- Assignment -
Exact reproductions of all the entries, please, and no pictures.

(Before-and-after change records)
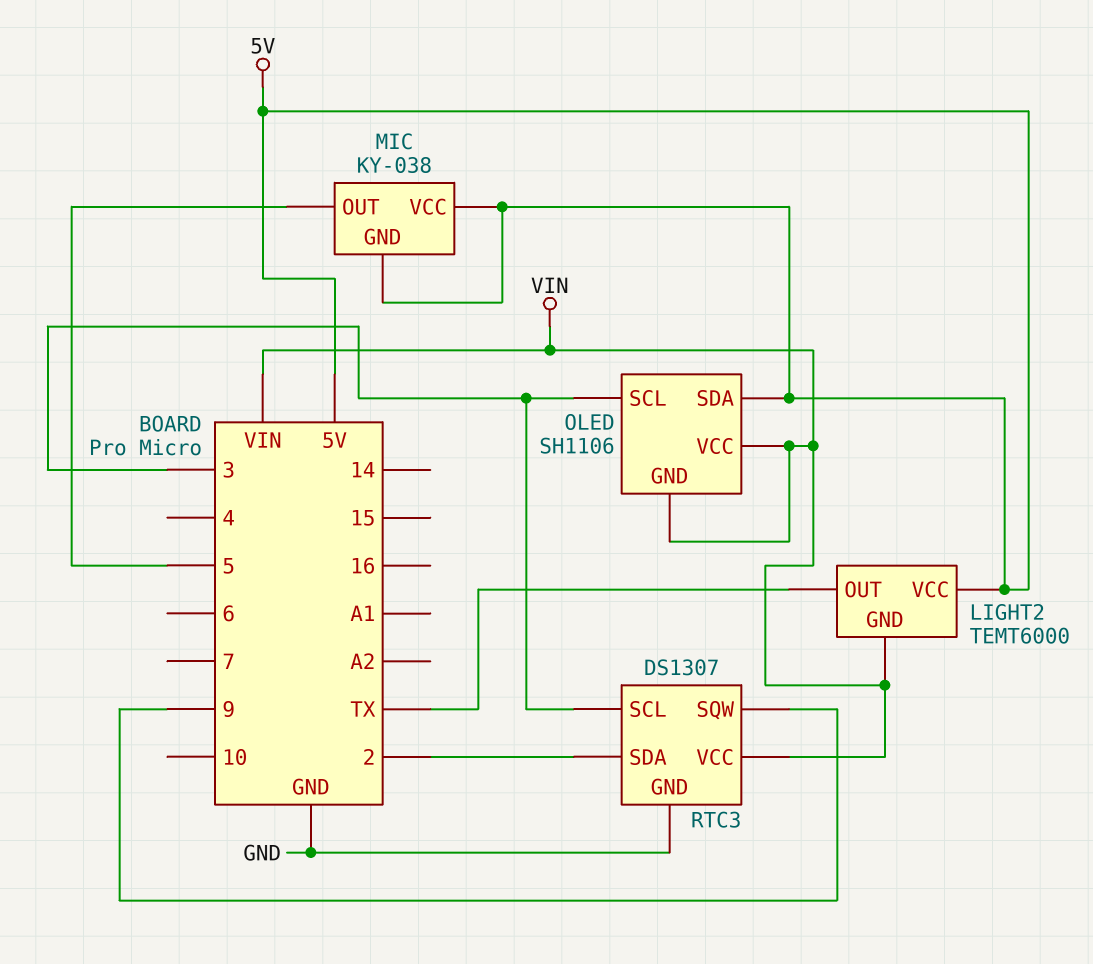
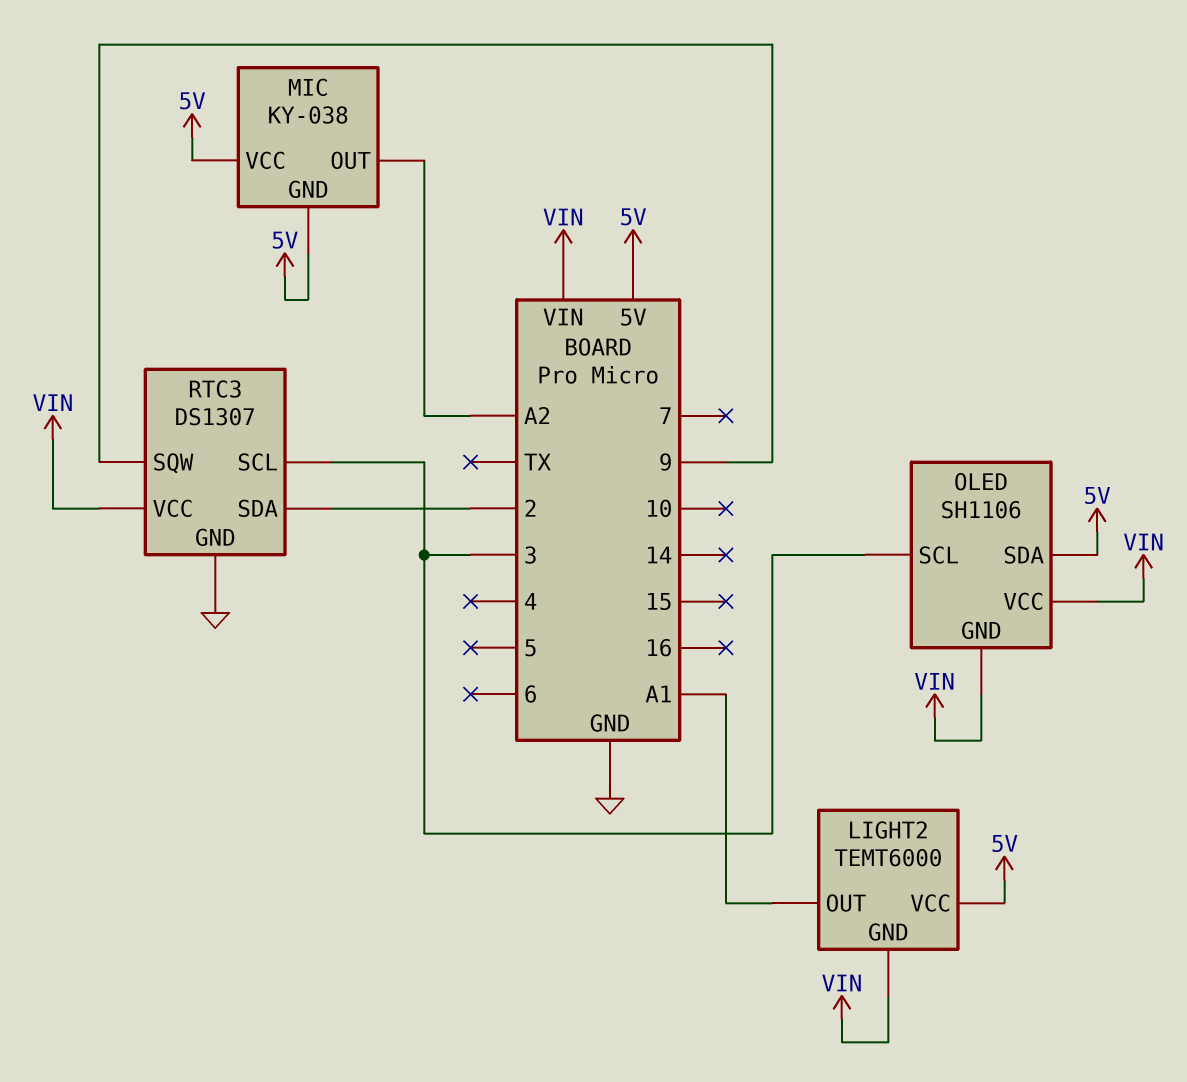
LIGHT2 pin OUT: TX -> A1
MIC pin OUT: 5 -> A2

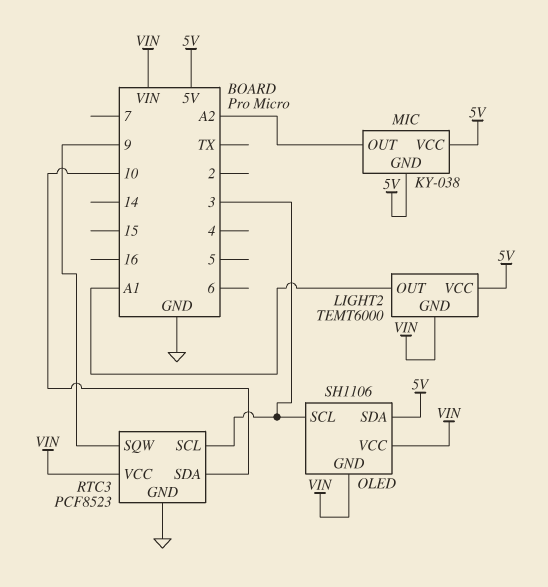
RTC3: DS1307 -> PCF8523
RTC3 pin SDA: 2 -> 10

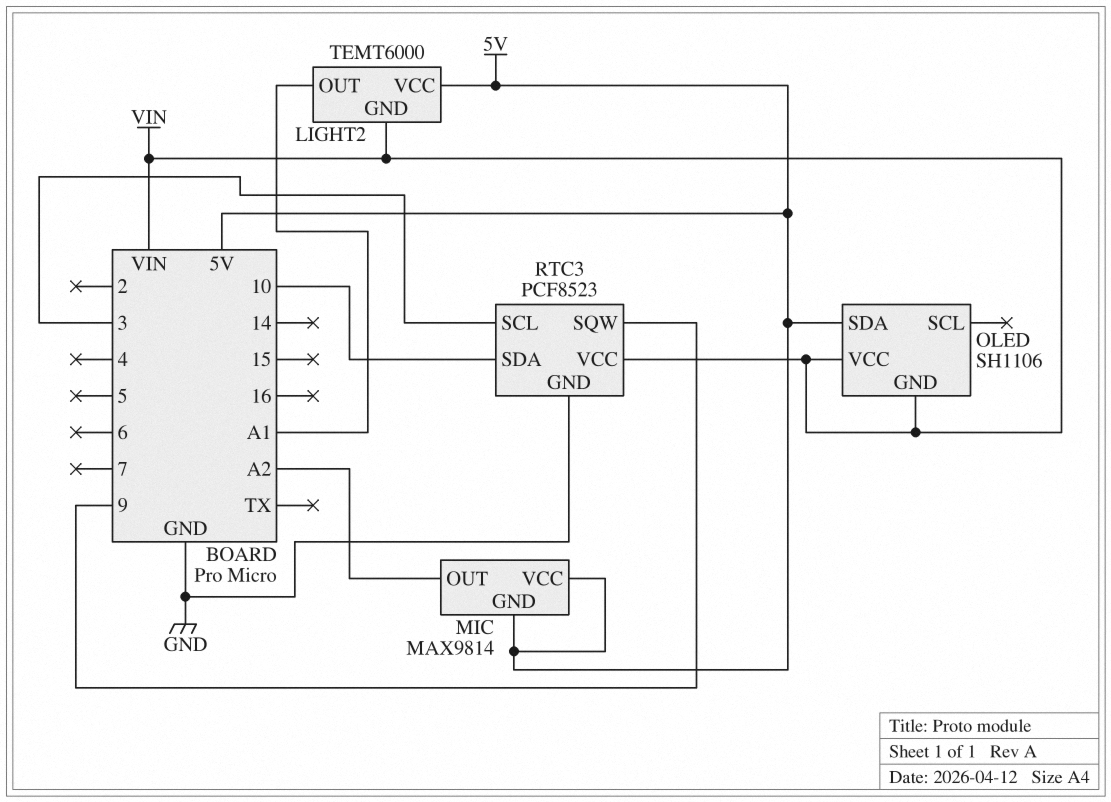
MIC: KY-038 -> MAX9814
OLED pin SCL: 3 -> none

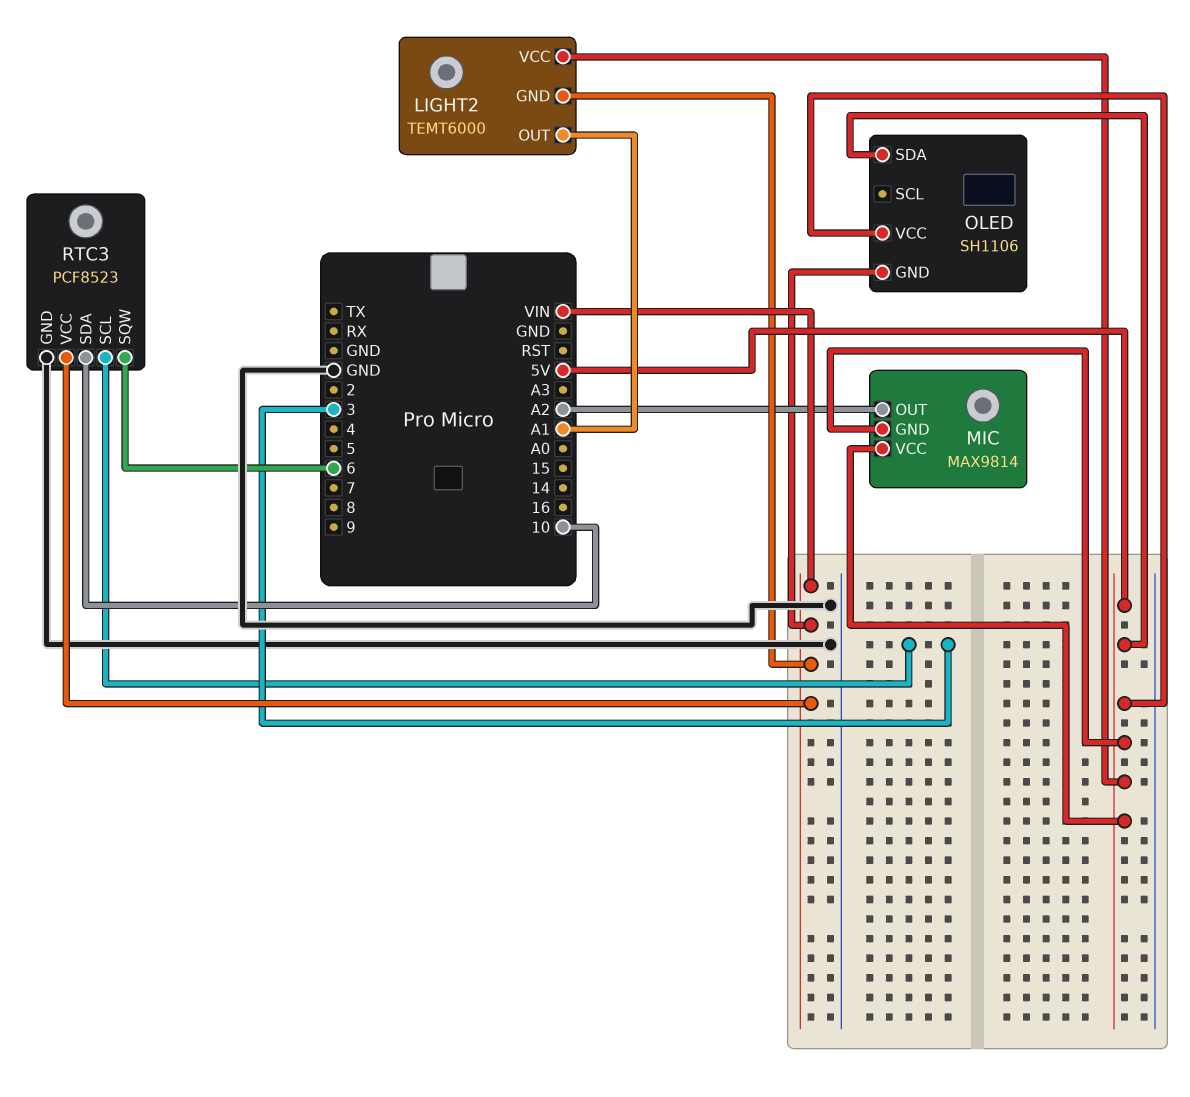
OLED pin VCC: VIN -> 5V
RTC3 pin SQW: 9 -> 6

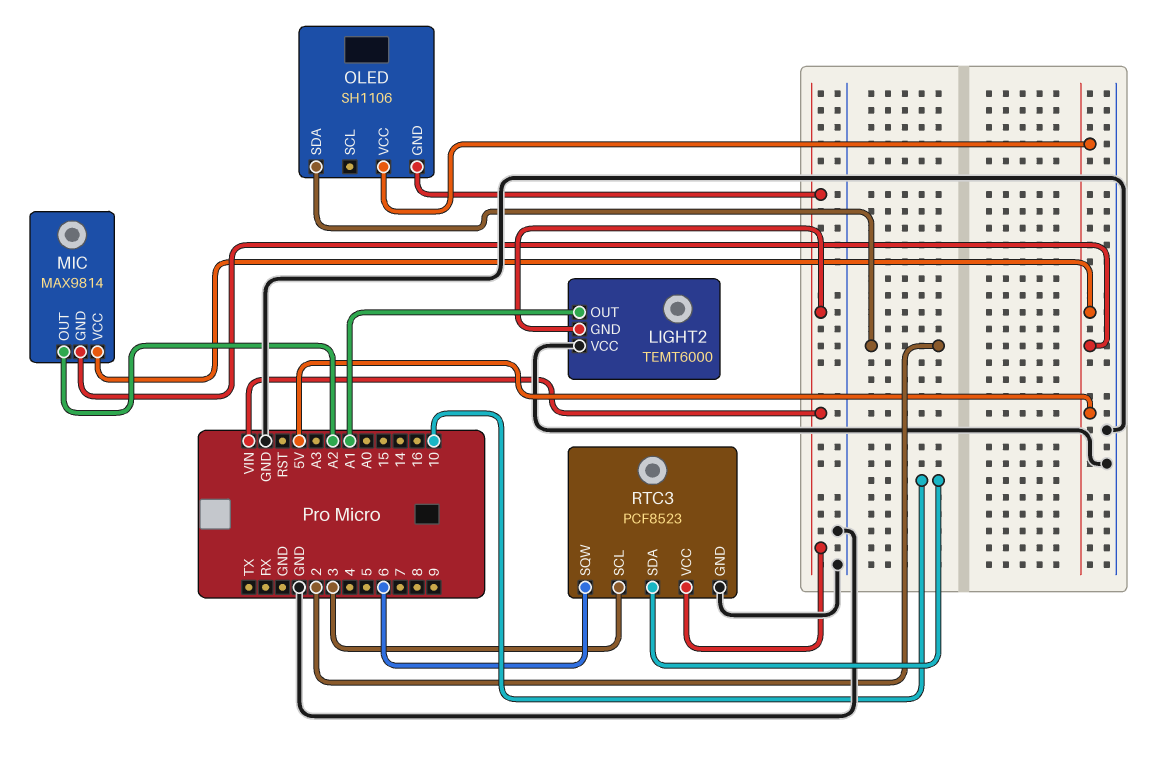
LIGHT2 pin VCC: 5V -> GND
OLED pin SDA: 5V -> 2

- Solution for this task -
LIGHT2 pin OUT: TX -> A1
MIC pin OUT: 5 -> A2

RTC3: DS1307 -> PCF8523
RTC3 pin SDA: 2 -> 10

MIC: KY-038 -> MAX9814
OLED pin SCL: 3 -> none

OLED pin VCC: VIN -> 5V
RTC3 pin SQW: 9 -> 6

LIGHT2 pin VCC: 5V -> GND
OLED pin SDA: 5V -> 2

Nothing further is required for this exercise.